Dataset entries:
-*-
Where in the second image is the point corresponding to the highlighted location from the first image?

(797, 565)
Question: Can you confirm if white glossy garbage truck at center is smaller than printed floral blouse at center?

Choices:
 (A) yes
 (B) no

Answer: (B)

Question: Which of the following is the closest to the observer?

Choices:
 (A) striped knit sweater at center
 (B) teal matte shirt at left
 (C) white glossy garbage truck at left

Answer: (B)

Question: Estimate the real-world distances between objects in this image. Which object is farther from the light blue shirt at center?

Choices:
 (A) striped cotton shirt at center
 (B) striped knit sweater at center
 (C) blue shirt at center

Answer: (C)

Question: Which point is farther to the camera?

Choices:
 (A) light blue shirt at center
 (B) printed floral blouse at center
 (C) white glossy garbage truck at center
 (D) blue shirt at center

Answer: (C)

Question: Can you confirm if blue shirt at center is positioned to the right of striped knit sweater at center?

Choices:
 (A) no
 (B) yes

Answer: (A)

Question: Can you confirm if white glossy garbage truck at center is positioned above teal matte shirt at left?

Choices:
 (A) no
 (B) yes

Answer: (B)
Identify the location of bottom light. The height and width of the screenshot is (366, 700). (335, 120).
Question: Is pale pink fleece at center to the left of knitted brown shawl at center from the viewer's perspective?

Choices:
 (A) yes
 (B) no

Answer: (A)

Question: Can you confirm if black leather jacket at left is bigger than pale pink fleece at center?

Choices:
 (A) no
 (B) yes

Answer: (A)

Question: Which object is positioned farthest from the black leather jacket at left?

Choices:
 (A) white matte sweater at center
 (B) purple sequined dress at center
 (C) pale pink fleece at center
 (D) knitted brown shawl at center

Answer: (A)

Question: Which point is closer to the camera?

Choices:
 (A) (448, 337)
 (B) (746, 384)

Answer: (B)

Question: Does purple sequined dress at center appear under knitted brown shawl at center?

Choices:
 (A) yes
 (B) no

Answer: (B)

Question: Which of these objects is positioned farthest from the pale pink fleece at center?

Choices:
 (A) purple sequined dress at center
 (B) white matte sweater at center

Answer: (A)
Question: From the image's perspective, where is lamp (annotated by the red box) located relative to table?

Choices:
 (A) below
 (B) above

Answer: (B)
-*-
*WHAT TO DO:* Please copy all of the records above word for word, keeping every line unchanged.

*PROBLEM SOLUTION:*
Where in the second image is the point corresponding to the highlighted location from the first image?

(797, 565)
Question: Can you confirm if white glossy garbage truck at center is smaller than printed floral blouse at center?

Choices:
 (A) yes
 (B) no

Answer: (B)

Question: Which of the following is the closest to the observer?

Choices:
 (A) striped knit sweater at center
 (B) teal matte shirt at left
 (C) white glossy garbage truck at left

Answer: (B)

Question: Estimate the real-world distances between objects in this image. Which object is farther from the light blue shirt at center?

Choices:
 (A) striped cotton shirt at center
 (B) striped knit sweater at center
 (C) blue shirt at center

Answer: (C)

Question: Which point is farther to the camera?

Choices:
 (A) light blue shirt at center
 (B) printed floral blouse at center
 (C) white glossy garbage truck at center
 (D) blue shirt at center

Answer: (C)

Question: Can you confirm if blue shirt at center is positioned to the right of striped knit sweater at center?

Choices:
 (A) no
 (B) yes

Answer: (A)

Question: Can you confirm if white glossy garbage truck at center is positioned above teal matte shirt at left?

Choices:
 (A) no
 (B) yes

Answer: (B)
Identify the location of bottom light. The height and width of the screenshot is (366, 700). (335, 120).
Question: Is pale pink fleece at center to the left of knitted brown shawl at center from the viewer's perspective?

Choices:
 (A) yes
 (B) no

Answer: (A)

Question: Can you confirm if black leather jacket at left is bigger than pale pink fleece at center?

Choices:
 (A) no
 (B) yes

Answer: (A)

Question: Which object is positioned farthest from the black leather jacket at left?

Choices:
 (A) white matte sweater at center
 (B) purple sequined dress at center
 (C) pale pink fleece at center
 (D) knitted brown shawl at center

Answer: (A)

Question: Which point is closer to the camera?

Choices:
 (A) (448, 337)
 (B) (746, 384)

Answer: (B)

Question: Does purple sequined dress at center appear under knitted brown shawl at center?

Choices:
 (A) yes
 (B) no

Answer: (B)

Question: Which of these objects is positioned farthest from the pale pink fleece at center?

Choices:
 (A) purple sequined dress at center
 (B) white matte sweater at center

Answer: (A)
Question: From the image's perspective, where is lamp (annotated by the red box) located relative to table?

Choices:
 (A) below
 (B) above

Answer: (B)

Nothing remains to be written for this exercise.